The task: Only an exact copy of the entries, stripped of pictures, will serve as the answer.

[Data listing — start]

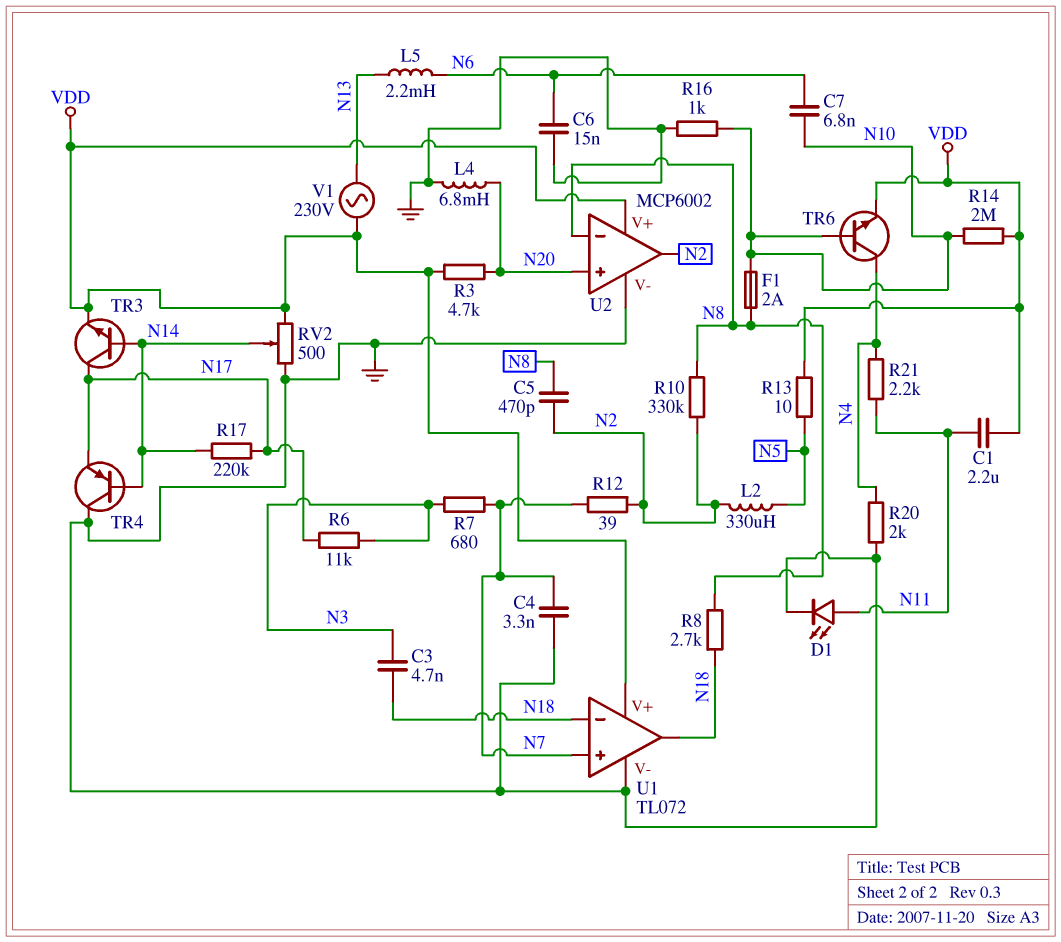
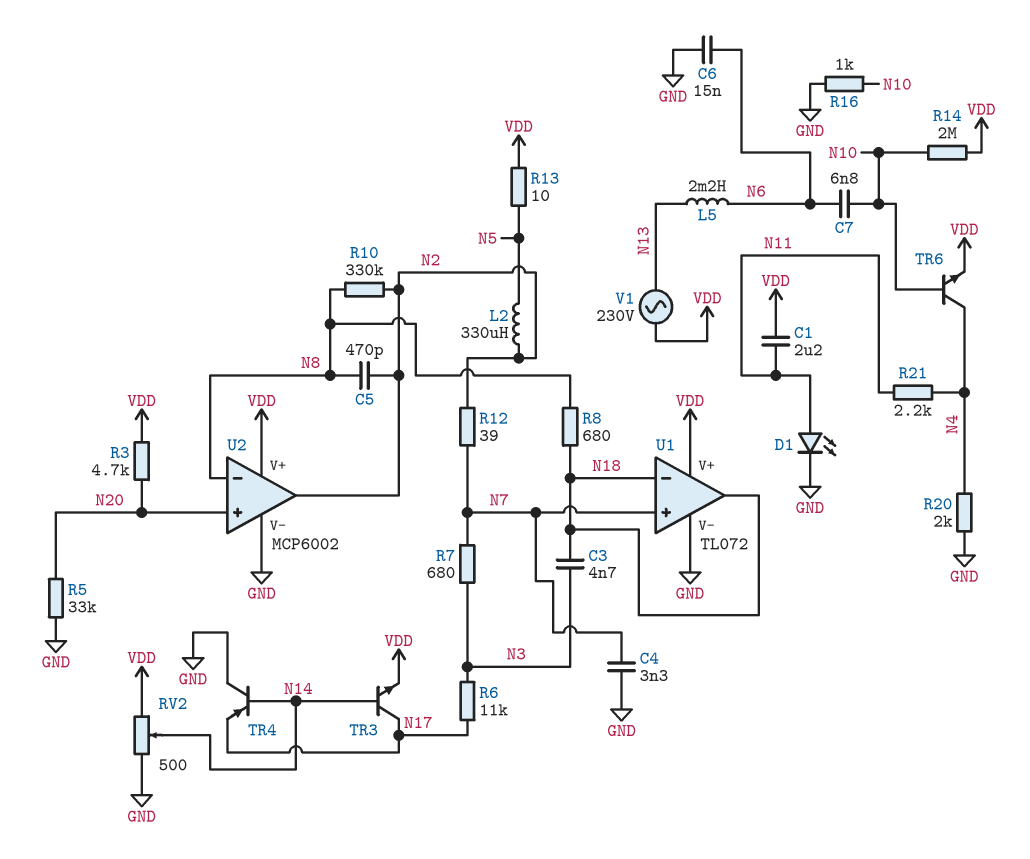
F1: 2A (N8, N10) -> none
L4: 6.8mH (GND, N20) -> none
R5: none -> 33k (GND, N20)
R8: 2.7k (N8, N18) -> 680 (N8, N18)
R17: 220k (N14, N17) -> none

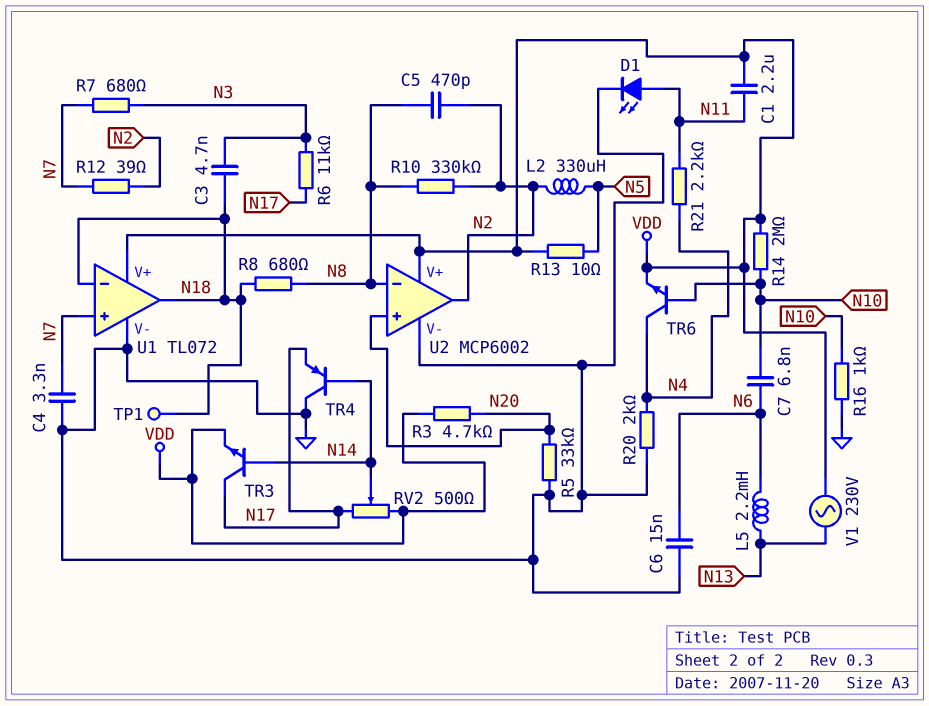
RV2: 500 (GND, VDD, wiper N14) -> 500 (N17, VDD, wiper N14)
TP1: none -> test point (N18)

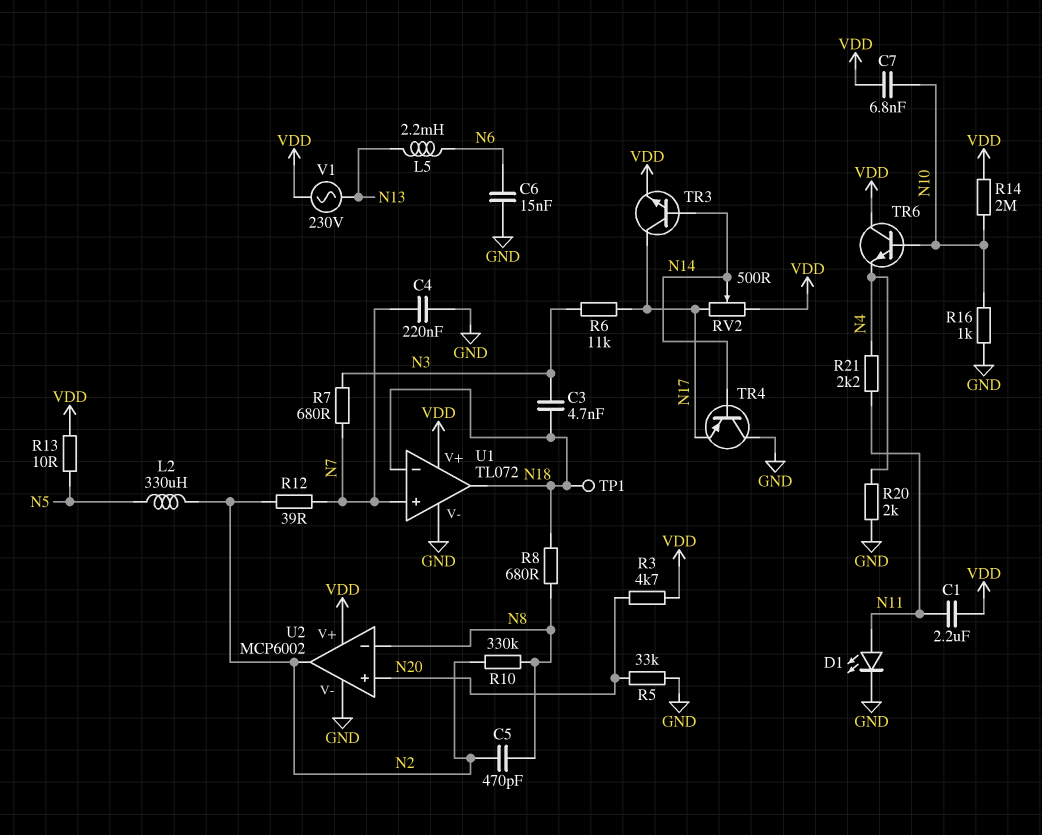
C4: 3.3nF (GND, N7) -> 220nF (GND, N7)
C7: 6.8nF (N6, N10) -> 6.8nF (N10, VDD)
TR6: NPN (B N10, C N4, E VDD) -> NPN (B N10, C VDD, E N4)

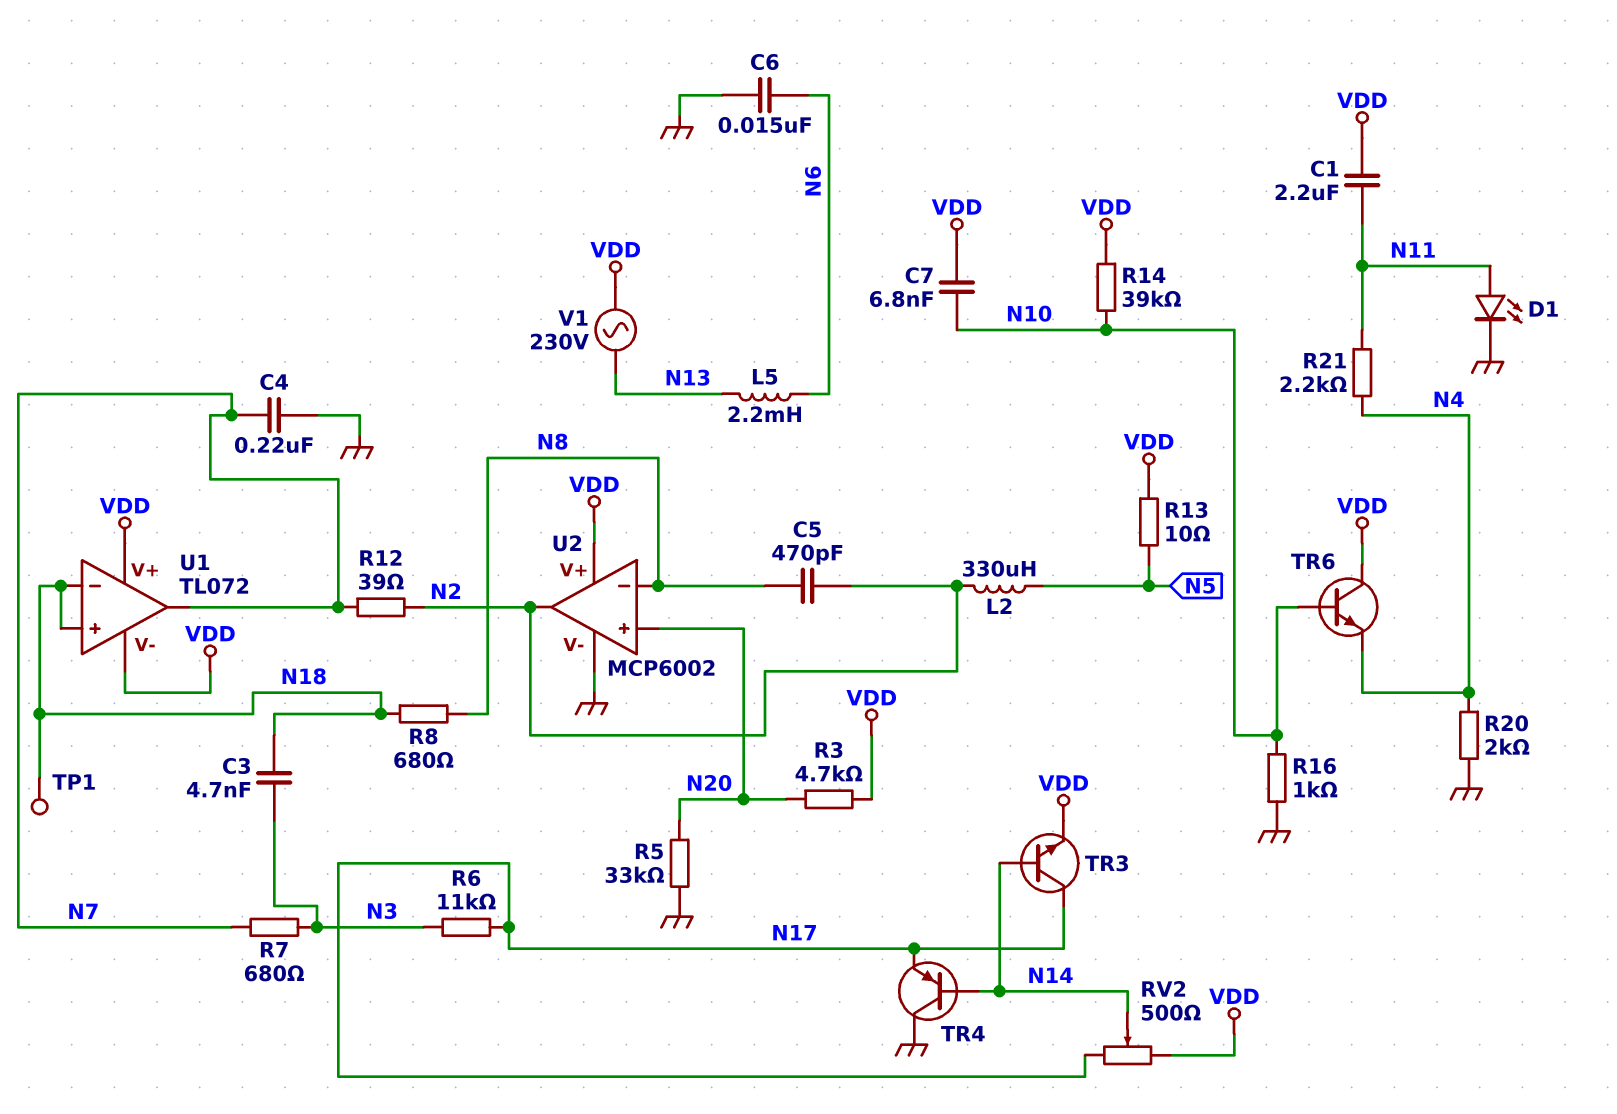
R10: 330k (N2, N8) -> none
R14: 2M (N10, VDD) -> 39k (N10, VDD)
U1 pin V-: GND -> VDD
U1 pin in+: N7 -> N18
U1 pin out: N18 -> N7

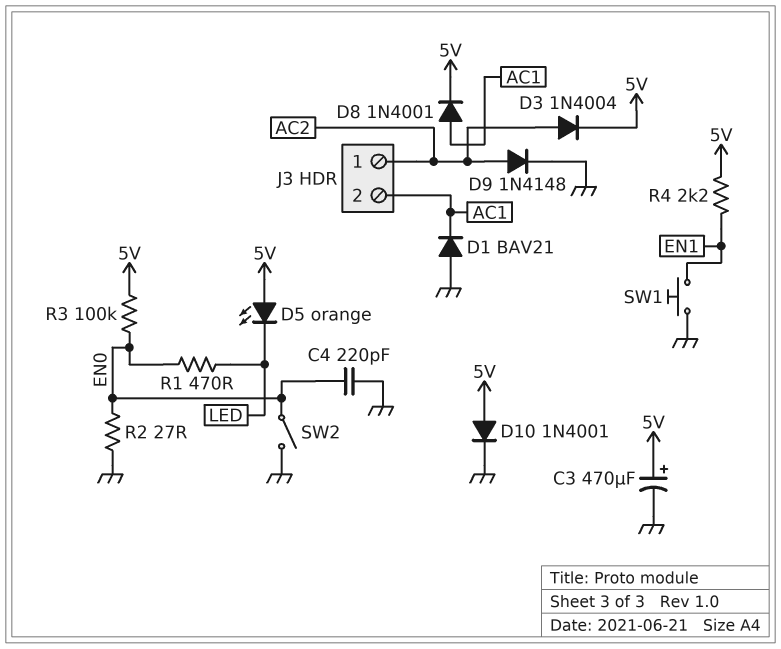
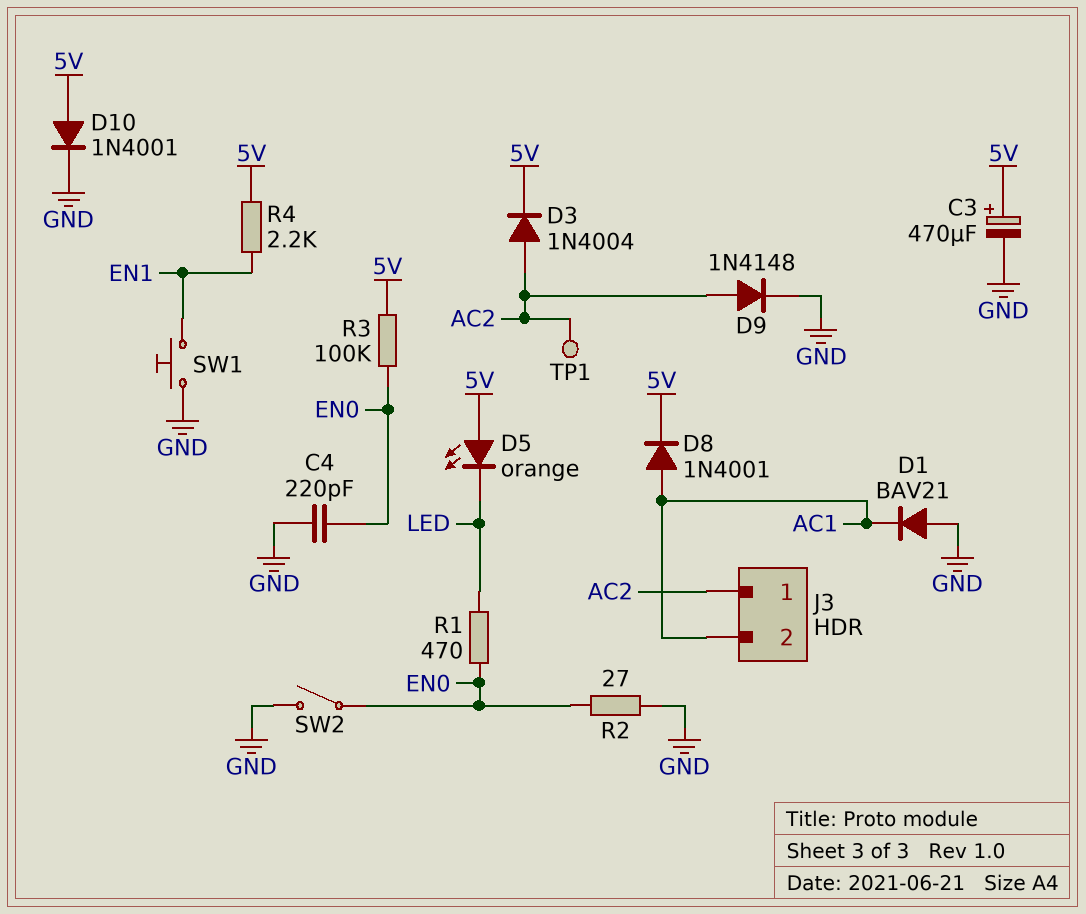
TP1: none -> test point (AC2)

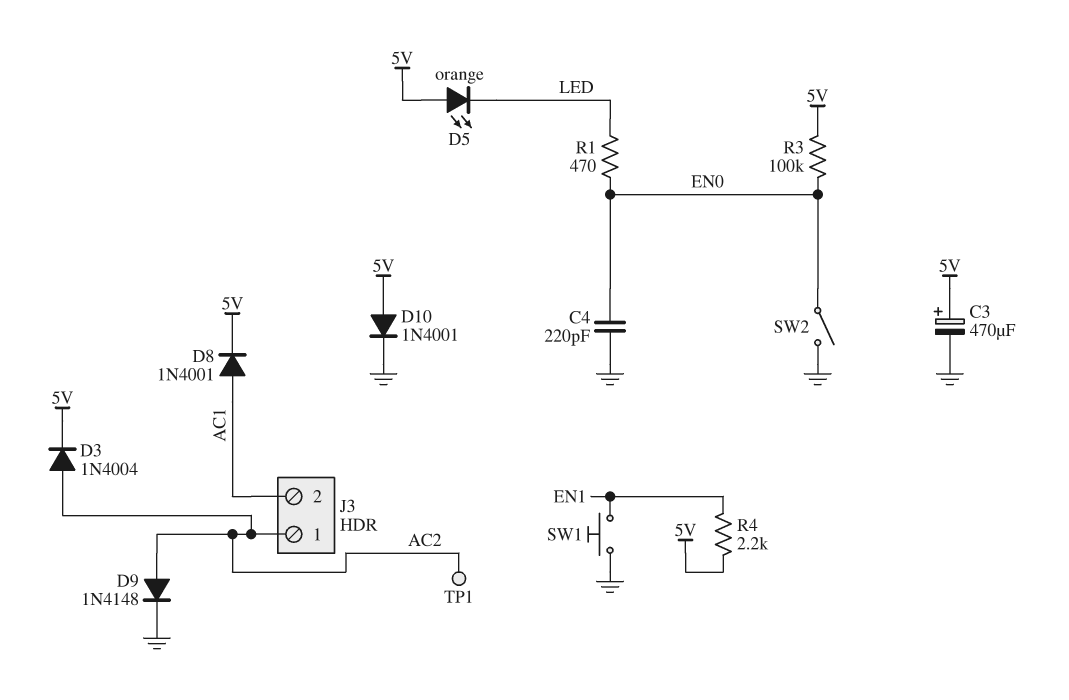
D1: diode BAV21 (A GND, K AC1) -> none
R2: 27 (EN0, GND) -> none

[Data listing — finish]

Result of the task:
F1: 2A (N8, N10) -> none
L4: 6.8mH (GND, N20) -> none
R5: none -> 33k (GND, N20)
R8: 2.7k (N8, N18) -> 680 (N8, N18)
R17: 220k (N14, N17) -> none

RV2: 500 (GND, VDD, wiper N14) -> 500 (N17, VDD, wiper N14)
TP1: none -> test point (N18)

C4: 3.3nF (GND, N7) -> 220nF (GND, N7)
C7: 6.8nF (N6, N10) -> 6.8nF (N10, VDD)
TR6: NPN (B N10, C N4, E VDD) -> NPN (B N10, C VDD, E N4)

R10: 330k (N2, N8) -> none
R14: 2M (N10, VDD) -> 39k (N10, VDD)
U1 pin V-: GND -> VDD
U1 pin in+: N7 -> N18
U1 pin out: N18 -> N7

TP1: none -> test point (AC2)

D1: diode BAV21 (A GND, K AC1) -> none
R2: 27 (EN0, GND) -> none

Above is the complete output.